## To do
Give back the data below exactly, with every line kept the same.

## Material for this exercise
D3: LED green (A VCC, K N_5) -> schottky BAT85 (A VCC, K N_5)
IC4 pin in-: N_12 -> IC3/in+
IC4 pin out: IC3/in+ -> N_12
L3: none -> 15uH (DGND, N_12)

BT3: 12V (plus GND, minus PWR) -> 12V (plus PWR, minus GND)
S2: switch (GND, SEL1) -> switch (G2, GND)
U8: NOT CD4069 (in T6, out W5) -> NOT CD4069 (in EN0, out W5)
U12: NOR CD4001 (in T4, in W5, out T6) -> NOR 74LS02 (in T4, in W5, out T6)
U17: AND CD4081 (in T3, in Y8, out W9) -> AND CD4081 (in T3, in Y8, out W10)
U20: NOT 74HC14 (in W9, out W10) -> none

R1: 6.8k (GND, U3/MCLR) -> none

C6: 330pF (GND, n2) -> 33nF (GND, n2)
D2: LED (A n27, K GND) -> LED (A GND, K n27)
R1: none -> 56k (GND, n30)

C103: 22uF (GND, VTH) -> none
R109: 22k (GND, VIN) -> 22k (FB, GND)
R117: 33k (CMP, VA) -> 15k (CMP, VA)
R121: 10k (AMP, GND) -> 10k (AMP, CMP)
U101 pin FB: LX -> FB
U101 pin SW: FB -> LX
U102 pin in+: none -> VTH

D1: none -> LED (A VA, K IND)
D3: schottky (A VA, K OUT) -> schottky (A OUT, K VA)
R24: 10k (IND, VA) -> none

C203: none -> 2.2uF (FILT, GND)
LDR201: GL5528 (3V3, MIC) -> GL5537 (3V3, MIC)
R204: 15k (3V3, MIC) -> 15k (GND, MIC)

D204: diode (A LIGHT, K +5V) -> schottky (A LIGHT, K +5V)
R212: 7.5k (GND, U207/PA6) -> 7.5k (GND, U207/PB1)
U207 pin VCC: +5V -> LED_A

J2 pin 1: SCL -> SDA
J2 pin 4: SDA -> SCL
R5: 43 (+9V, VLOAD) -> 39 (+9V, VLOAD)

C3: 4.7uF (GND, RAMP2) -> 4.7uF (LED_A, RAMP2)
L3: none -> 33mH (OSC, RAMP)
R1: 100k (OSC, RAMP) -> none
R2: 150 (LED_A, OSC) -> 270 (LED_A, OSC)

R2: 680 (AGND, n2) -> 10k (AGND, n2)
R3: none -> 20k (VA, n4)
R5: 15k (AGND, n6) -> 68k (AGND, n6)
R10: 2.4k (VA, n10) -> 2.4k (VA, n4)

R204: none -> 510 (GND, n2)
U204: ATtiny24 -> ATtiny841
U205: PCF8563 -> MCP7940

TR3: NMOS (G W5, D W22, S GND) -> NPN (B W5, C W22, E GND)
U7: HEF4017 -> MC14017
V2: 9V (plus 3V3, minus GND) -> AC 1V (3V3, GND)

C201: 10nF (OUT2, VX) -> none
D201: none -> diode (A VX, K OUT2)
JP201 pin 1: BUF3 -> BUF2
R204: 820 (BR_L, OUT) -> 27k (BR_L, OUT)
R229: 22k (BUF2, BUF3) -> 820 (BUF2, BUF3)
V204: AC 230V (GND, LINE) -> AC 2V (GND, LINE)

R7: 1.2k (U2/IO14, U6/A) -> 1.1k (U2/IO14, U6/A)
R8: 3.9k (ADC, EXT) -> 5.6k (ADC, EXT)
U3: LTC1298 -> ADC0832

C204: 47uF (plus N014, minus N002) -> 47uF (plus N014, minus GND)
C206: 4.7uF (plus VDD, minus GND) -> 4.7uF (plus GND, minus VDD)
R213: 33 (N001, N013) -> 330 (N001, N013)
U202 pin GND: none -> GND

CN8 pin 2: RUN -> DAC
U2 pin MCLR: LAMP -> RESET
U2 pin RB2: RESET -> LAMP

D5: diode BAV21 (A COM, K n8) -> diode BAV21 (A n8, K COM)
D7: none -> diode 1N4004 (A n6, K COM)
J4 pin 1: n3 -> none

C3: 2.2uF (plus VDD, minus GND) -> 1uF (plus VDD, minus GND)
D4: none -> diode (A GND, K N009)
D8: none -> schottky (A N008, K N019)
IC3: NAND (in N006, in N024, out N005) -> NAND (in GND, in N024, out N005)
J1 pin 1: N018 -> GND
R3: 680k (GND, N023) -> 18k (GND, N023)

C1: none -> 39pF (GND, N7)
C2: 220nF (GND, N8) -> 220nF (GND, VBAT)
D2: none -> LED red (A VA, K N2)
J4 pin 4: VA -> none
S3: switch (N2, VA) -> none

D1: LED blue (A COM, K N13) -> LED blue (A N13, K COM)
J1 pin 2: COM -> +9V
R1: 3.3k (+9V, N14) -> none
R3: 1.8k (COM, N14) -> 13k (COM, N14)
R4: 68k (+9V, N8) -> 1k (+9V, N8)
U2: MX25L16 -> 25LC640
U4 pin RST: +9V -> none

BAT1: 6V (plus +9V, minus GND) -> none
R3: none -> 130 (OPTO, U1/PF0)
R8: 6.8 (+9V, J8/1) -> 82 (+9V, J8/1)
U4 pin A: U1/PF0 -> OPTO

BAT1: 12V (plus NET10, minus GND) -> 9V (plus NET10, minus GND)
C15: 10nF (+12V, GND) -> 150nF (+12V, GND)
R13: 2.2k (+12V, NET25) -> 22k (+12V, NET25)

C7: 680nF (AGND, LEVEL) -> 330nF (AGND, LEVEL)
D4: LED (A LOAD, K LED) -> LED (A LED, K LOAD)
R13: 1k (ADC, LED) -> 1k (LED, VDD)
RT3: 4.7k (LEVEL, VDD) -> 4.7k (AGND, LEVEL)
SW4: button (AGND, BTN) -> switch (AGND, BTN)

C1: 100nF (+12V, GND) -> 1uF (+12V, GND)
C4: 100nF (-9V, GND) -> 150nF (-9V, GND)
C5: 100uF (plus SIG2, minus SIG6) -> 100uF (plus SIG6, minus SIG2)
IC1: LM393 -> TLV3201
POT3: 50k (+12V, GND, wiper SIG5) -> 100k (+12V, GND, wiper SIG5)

## Exercise result
D3: LED green (A VCC, K N_5) -> schottky BAT85 (A VCC, K N_5)
IC4 pin in-: N_12 -> IC3/in+
IC4 pin out: IC3/in+ -> N_12
L3: none -> 15uH (DGND, N_12)

BT3: 12V (plus GND, minus PWR) -> 12V (plus PWR, minus GND)
S2: switch (GND, SEL1) -> switch (G2, GND)
U8: NOT CD4069 (in T6, out W5) -> NOT CD4069 (in EN0, out W5)
U12: NOR CD4001 (in T4, in W5, out T6) -> NOR 74LS02 (in T4, in W5, out T6)
U17: AND CD4081 (in T3, in Y8, out W9) -> AND CD4081 (in T3, in Y8, out W10)
U20: NOT 74HC14 (in W9, out W10) -> none

R1: 6.8k (GND, U3/MCLR) -> none

C6: 330pF (GND, n2) -> 33nF (GND, n2)
D2: LED (A n27, K GND) -> LED (A GND, K n27)
R1: none -> 56k (GND, n30)

C103: 22uF (GND, VTH) -> none
R109: 22k (GND, VIN) -> 22k (FB, GND)
R117: 33k (CMP, VA) -> 15k (CMP, VA)
R121: 10k (AMP, GND) -> 10k (AMP, CMP)
U101 pin FB: LX -> FB
U101 pin SW: FB -> LX
U102 pin in+: none -> VTH

D1: none -> LED (A VA, K IND)
D3: schottky (A VA, K OUT) -> schottky (A OUT, K VA)
R24: 10k (IND, VA) -> none

C203: none -> 2.2uF (FILT, GND)
LDR201: GL5528 (3V3, MIC) -> GL5537 (3V3, MIC)
R204: 15k (3V3, MIC) -> 15k (GND, MIC)

D204: diode (A LIGHT, K +5V) -> schottky (A LIGHT, K +5V)
R212: 7.5k (GND, U207/PA6) -> 7.5k (GND, U207/PB1)
U207 pin VCC: +5V -> LED_A

J2 pin 1: SCL -> SDA
J2 pin 4: SDA -> SCL
R5: 43 (+9V, VLOAD) -> 39 (+9V, VLOAD)

C3: 4.7uF (GND, RAMP2) -> 4.7uF (LED_A, RAMP2)
L3: none -> 33mH (OSC, RAMP)
R1: 100k (OSC, RAMP) -> none
R2: 150 (LED_A, OSC) -> 270 (LED_A, OSC)

R2: 680 (AGND, n2) -> 10k (AGND, n2)
R3: none -> 20k (VA, n4)
R5: 15k (AGND, n6) -> 68k (AGND, n6)
R10: 2.4k (VA, n10) -> 2.4k (VA, n4)

R204: none -> 510 (GND, n2)
U204: ATtiny24 -> ATtiny841
U205: PCF8563 -> MCP7940

TR3: NMOS (G W5, D W22, S GND) -> NPN (B W5, C W22, E GND)
U7: HEF4017 -> MC14017
V2: 9V (plus 3V3, minus GND) -> AC 1V (3V3, GND)

C201: 10nF (OUT2, VX) -> none
D201: none -> diode (A VX, K OUT2)
JP201 pin 1: BUF3 -> BUF2
R204: 820 (BR_L, OUT) -> 27k (BR_L, OUT)
R229: 22k (BUF2, BUF3) -> 820 (BUF2, BUF3)
V204: AC 230V (GND, LINE) -> AC 2V (GND, LINE)

R7: 1.2k (U2/IO14, U6/A) -> 1.1k (U2/IO14, U6/A)
R8: 3.9k (ADC, EXT) -> 5.6k (ADC, EXT)
U3: LTC1298 -> ADC0832

C204: 47uF (plus N014, minus N002) -> 47uF (plus N014, minus GND)
C206: 4.7uF (plus VDD, minus GND) -> 4.7uF (plus GND, minus VDD)
R213: 33 (N001, N013) -> 330 (N001, N013)
U202 pin GND: none -> GND

CN8 pin 2: RUN -> DAC
U2 pin MCLR: LAMP -> RESET
U2 pin RB2: RESET -> LAMP

D5: diode BAV21 (A COM, K n8) -> diode BAV21 (A n8, K COM)
D7: none -> diode 1N4004 (A n6, K COM)
J4 pin 1: n3 -> none

C3: 2.2uF (plus VDD, minus GND) -> 1uF (plus VDD, minus GND)
D4: none -> diode (A GND, K N009)
D8: none -> schottky (A N008, K N019)
IC3: NAND (in N006, in N024, out N005) -> NAND (in GND, in N024, out N005)
J1 pin 1: N018 -> GND
R3: 680k (GND, N023) -> 18k (GND, N023)

C1: none -> 39pF (GND, N7)
C2: 220nF (GND, N8) -> 220nF (GND, VBAT)
D2: none -> LED red (A VA, K N2)
J4 pin 4: VA -> none
S3: switch (N2, VA) -> none

D1: LED blue (A COM, K N13) -> LED blue (A N13, K COM)
J1 pin 2: COM -> +9V
R1: 3.3k (+9V, N14) -> none
R3: 1.8k (COM, N14) -> 13k (COM, N14)
R4: 68k (+9V, N8) -> 1k (+9V, N8)
U2: MX25L16 -> 25LC640
U4 pin RST: +9V -> none

BAT1: 6V (plus +9V, minus GND) -> none
R3: none -> 130 (OPTO, U1/PF0)
R8: 6.8 (+9V, J8/1) -> 82 (+9V, J8/1)
U4 pin A: U1/PF0 -> OPTO

BAT1: 12V (plus NET10, minus GND) -> 9V (plus NET10, minus GND)
C15: 10nF (+12V, GND) -> 150nF (+12V, GND)
R13: 2.2k (+12V, NET25) -> 22k (+12V, NET25)

C7: 680nF (AGND, LEVEL) -> 330nF (AGND, LEVEL)
D4: LED (A LOAD, K LED) -> LED (A LED, K LOAD)
R13: 1k (ADC, LED) -> 1k (LED, VDD)
RT3: 4.7k (LEVEL, VDD) -> 4.7k (AGND, LEVEL)
SW4: button (AGND, BTN) -> switch (AGND, BTN)

C1: 100nF (+12V, GND) -> 1uF (+12V, GND)
C4: 100nF (-9V, GND) -> 150nF (-9V, GND)
C5: 100uF (plus SIG2, minus SIG6) -> 100uF (plus SIG6, minus SIG2)
IC1: LM393 -> TLV3201
POT3: 50k (+12V, GND, wiper SIG5) -> 100k (+12V, GND, wiper SIG5)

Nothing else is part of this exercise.